### WORKING DATA:
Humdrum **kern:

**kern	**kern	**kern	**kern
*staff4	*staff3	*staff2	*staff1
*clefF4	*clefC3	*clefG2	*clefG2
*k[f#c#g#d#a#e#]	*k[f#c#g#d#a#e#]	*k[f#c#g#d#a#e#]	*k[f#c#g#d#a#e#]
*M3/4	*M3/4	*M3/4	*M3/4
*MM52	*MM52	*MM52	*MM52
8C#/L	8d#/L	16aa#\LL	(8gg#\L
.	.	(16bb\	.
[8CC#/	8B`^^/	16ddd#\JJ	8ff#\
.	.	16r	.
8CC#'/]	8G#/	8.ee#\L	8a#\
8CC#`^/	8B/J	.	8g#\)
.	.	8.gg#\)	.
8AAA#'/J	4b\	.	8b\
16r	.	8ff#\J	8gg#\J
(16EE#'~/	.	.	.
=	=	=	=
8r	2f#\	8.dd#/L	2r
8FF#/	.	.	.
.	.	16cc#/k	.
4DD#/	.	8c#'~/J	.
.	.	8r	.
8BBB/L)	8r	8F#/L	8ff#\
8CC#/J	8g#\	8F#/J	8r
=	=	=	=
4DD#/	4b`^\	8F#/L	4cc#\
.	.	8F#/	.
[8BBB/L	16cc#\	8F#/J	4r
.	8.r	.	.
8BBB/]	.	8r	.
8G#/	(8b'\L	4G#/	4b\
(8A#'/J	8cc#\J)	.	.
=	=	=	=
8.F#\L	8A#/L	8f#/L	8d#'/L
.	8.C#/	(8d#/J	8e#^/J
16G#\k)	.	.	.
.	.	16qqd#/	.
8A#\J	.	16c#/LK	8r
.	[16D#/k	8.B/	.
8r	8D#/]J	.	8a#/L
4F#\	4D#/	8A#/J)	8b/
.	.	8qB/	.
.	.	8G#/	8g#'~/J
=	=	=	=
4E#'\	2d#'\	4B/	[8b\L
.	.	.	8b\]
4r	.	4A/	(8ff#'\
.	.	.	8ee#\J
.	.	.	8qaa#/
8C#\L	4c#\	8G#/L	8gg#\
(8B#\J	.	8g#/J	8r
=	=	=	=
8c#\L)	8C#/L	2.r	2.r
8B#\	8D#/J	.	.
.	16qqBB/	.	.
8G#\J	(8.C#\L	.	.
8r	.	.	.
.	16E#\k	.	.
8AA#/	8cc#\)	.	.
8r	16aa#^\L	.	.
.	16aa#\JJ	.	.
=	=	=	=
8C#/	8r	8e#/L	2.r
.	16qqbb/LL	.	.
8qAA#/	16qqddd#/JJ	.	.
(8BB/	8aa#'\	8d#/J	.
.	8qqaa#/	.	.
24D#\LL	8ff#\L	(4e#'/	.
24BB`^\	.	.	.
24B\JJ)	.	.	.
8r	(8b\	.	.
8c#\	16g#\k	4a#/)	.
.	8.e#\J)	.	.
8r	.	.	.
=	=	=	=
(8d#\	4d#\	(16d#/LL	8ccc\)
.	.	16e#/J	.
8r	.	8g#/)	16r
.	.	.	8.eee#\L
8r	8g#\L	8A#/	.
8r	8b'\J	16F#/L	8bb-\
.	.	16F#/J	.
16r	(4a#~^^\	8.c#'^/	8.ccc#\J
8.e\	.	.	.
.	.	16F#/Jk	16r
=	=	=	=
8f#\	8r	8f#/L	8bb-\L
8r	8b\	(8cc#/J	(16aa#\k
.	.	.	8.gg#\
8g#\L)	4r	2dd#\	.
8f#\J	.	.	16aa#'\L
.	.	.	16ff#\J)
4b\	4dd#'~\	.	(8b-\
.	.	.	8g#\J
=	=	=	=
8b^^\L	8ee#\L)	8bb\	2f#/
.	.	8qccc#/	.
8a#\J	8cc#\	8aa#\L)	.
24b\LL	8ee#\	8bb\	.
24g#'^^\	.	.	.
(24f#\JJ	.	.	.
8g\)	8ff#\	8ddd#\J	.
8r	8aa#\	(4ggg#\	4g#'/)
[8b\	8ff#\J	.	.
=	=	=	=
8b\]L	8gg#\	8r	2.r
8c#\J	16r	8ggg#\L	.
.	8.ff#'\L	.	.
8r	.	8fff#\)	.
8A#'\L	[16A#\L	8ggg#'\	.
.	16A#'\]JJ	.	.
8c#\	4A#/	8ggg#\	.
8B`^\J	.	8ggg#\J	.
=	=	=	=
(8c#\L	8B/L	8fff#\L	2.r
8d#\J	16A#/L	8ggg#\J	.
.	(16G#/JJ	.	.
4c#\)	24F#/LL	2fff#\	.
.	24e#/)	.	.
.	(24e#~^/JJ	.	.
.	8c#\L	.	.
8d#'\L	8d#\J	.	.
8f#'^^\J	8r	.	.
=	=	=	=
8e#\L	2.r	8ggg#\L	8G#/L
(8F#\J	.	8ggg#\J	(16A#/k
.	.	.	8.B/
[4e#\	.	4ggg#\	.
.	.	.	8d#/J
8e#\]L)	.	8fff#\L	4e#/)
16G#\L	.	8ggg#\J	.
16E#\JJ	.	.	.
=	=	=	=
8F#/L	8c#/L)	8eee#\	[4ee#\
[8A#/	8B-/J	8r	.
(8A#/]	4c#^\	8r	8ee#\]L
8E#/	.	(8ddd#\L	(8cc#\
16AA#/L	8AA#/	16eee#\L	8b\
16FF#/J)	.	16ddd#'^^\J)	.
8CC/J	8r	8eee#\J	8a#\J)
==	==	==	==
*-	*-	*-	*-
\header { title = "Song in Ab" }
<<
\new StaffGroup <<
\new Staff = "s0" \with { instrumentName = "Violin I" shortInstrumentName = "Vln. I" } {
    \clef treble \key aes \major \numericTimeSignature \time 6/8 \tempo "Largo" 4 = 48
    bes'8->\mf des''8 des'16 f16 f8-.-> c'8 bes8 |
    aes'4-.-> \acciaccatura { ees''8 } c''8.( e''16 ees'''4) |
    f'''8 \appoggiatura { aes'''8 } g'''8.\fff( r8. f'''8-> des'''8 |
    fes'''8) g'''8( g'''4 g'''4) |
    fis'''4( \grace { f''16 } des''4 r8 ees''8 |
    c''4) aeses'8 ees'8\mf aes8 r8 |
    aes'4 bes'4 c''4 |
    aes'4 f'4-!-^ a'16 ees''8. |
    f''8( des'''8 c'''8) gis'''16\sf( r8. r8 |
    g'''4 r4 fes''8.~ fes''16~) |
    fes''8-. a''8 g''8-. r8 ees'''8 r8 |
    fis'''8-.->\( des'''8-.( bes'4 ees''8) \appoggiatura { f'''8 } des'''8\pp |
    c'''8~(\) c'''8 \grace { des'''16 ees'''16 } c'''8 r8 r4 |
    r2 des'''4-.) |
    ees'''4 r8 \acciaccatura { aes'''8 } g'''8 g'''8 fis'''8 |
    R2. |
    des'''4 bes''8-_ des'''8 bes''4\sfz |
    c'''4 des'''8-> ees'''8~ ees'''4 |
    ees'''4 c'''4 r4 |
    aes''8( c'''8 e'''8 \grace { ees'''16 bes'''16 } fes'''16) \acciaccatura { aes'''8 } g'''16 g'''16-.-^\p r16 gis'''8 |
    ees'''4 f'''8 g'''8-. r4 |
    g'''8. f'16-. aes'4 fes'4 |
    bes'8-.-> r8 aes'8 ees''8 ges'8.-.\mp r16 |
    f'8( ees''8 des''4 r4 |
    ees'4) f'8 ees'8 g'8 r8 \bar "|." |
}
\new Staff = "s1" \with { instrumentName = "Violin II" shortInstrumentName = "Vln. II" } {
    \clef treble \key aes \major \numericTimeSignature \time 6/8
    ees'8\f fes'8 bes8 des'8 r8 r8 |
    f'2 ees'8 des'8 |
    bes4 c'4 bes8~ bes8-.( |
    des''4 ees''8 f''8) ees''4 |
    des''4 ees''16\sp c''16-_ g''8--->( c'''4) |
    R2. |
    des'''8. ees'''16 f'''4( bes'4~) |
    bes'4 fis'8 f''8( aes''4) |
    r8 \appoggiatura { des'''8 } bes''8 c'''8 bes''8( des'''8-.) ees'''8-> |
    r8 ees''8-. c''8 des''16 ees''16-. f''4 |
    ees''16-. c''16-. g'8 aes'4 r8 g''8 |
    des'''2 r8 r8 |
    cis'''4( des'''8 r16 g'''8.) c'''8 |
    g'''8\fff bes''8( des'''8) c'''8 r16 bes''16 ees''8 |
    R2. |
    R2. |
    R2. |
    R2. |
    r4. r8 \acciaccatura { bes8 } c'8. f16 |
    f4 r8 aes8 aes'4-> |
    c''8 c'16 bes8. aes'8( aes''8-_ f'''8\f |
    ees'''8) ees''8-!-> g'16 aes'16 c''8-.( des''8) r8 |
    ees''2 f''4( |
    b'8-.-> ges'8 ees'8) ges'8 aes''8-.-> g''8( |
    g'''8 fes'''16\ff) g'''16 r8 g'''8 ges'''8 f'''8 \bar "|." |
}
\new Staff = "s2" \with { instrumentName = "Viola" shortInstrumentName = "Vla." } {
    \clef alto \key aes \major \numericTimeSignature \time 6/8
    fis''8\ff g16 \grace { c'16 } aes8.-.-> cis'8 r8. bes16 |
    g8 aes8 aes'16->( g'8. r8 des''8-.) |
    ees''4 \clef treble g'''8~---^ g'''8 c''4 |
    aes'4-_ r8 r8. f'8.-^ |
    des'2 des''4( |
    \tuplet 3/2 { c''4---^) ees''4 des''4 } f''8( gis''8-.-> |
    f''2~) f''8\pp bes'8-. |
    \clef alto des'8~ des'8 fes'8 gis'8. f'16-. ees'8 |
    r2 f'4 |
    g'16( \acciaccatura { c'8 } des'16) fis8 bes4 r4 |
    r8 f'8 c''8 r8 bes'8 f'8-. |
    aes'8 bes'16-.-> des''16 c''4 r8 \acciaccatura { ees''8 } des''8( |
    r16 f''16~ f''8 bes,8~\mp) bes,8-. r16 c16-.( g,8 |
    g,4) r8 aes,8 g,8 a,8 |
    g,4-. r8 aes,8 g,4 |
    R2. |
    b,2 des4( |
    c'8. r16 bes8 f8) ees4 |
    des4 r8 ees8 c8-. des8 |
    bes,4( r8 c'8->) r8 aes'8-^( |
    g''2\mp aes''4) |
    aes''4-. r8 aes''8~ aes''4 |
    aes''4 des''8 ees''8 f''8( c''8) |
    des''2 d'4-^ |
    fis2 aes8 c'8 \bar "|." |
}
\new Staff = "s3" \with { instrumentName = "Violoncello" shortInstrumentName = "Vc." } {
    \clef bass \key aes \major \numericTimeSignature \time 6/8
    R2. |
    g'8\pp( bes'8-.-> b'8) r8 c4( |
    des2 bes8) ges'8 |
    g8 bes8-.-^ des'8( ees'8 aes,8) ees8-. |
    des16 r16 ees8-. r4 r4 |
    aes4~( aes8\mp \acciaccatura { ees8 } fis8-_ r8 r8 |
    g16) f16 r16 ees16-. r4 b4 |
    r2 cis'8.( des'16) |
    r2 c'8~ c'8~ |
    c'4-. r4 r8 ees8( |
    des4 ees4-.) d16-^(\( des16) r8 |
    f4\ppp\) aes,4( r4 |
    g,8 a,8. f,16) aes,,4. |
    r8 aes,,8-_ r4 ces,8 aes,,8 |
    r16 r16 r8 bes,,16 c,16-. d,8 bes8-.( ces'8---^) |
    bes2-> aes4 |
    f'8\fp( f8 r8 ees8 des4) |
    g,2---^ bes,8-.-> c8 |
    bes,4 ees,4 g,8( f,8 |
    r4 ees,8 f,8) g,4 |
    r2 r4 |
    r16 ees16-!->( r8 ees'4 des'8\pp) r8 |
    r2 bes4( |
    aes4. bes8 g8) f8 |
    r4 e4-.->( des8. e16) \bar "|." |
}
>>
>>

### BRIEF:
How many lines of the records above contain the string "instrumentName"? Reply with the number only.

### REPLY:
4